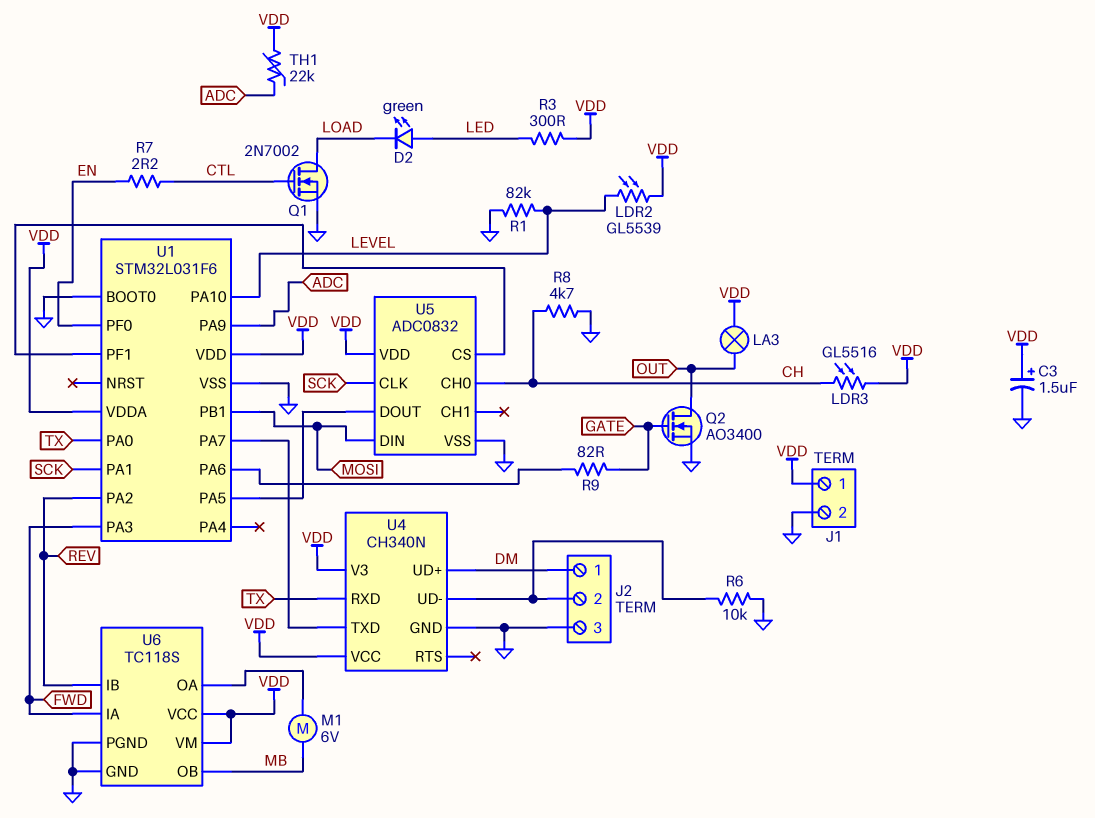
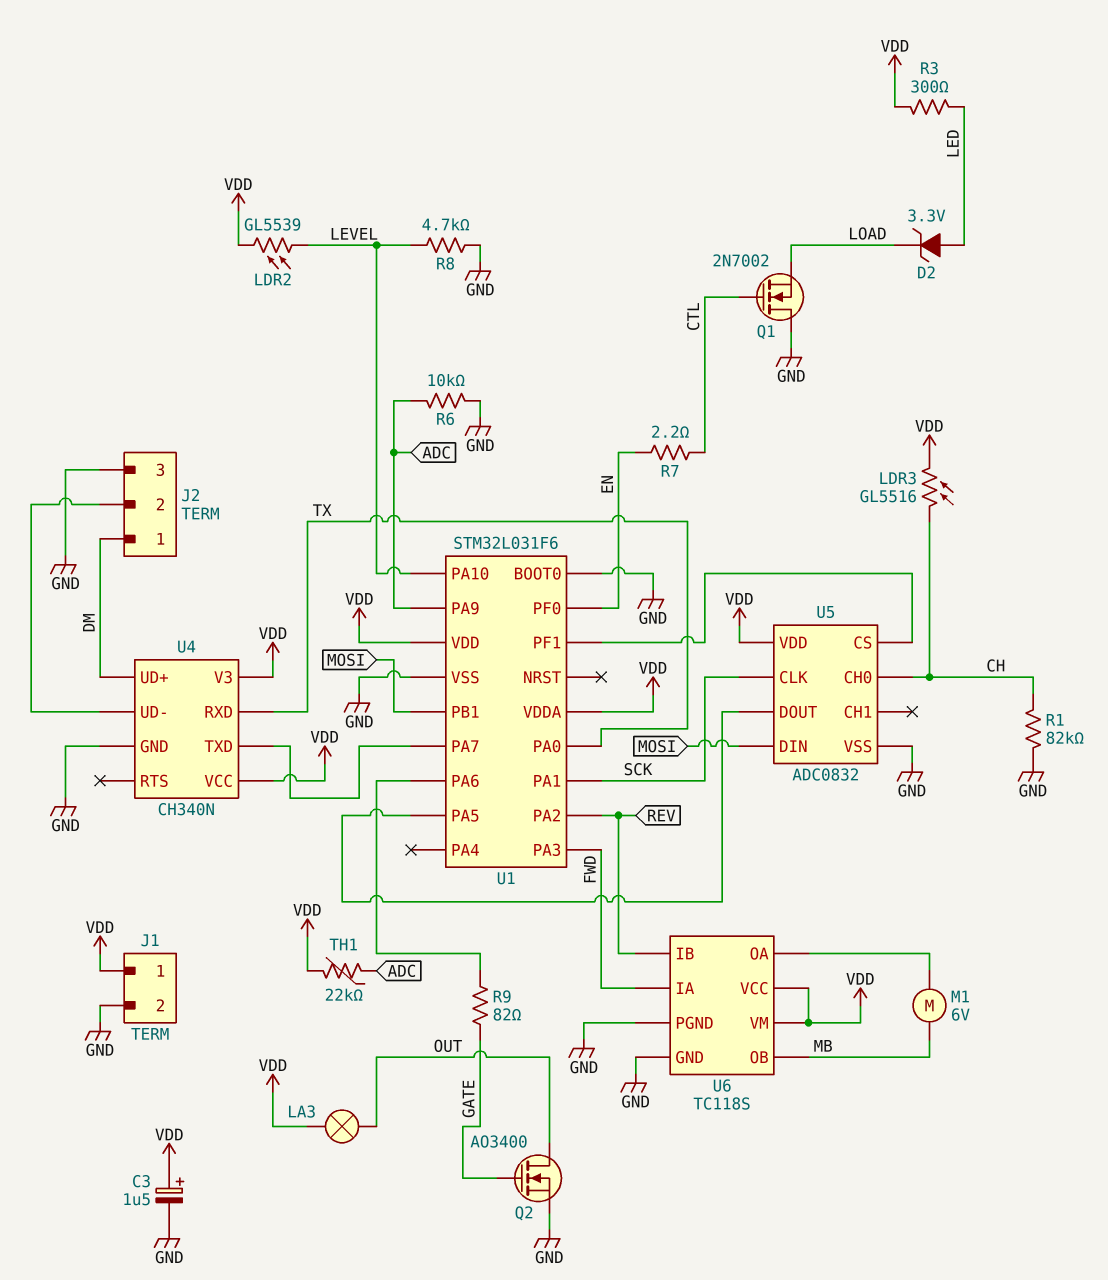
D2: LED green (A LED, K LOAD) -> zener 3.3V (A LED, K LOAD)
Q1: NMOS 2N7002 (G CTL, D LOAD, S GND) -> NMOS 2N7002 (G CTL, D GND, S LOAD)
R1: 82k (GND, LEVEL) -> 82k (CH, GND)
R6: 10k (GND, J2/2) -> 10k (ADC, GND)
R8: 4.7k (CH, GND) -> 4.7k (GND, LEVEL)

▬▬▬▬▬▬

- [DESCRIPTION OF THE TASK] Determine the number of lines in the listing that hold the word "LEVEL". Nothing but that number is wanted.

- [ANSWER FOR THIS EXERCISE] 2